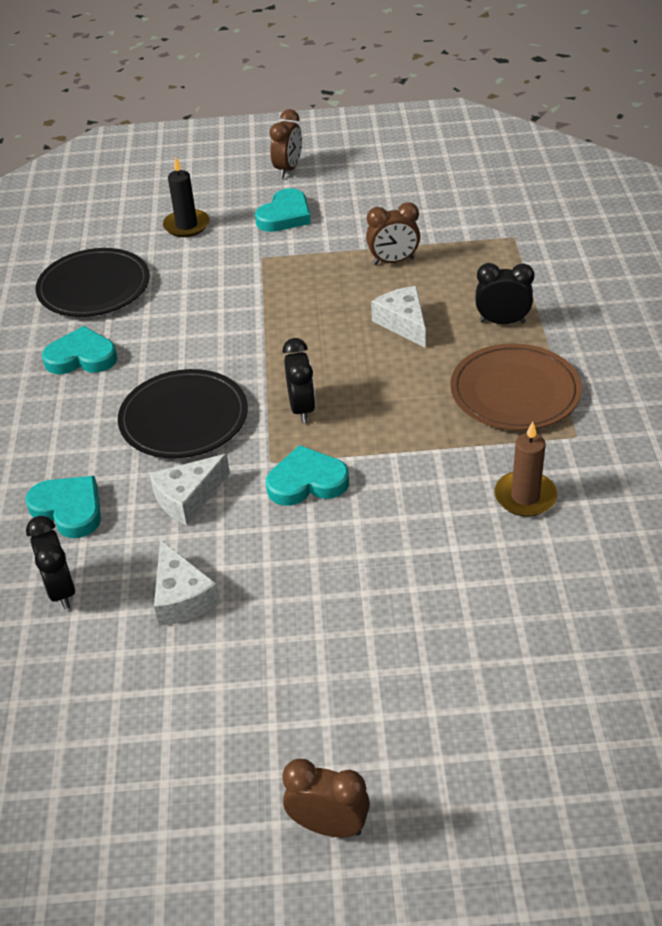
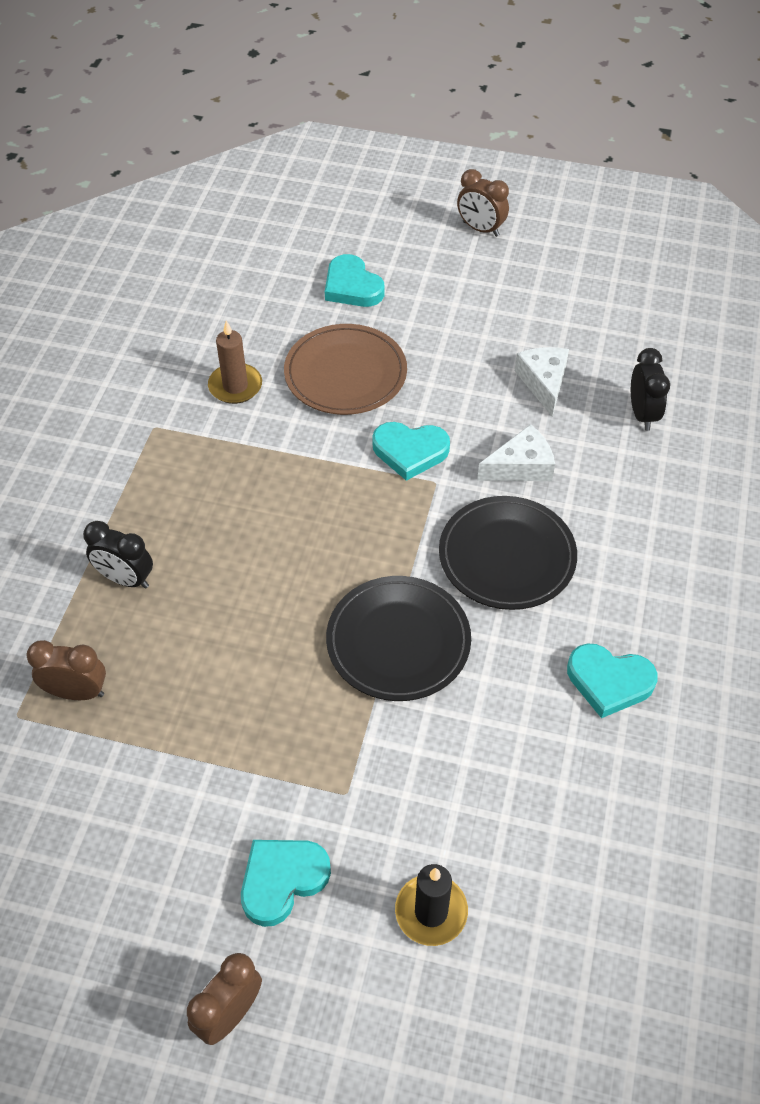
camera: 165 degrees left, 10 degrees up
(69, 509) = (632, 486): turquoise heart -> turquoise heart (352, 286)
(94, 287) = (584, 811): black plate -> black plate (398, 641)
(302, 408) = (385, 532): black clock -> none
(393, 261) = (186, 722): brown clock -> brown clock (77, 692)
(403, 323) = (229, 612): white cheese -> none
(515, 392) = (174, 488): brown plate -> brown plate (345, 373)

^^^^

_Exercise instructions_:
Everything from the line containing "(403, 323) = (229, 612): white cheese -> none" to the end of the listing above must be returned exactly. Both end lines belong in it.

_Task result_:
(403, 323) = (229, 612): white cheese -> none
(515, 392) = (174, 488): brown plate -> brown plate (345, 373)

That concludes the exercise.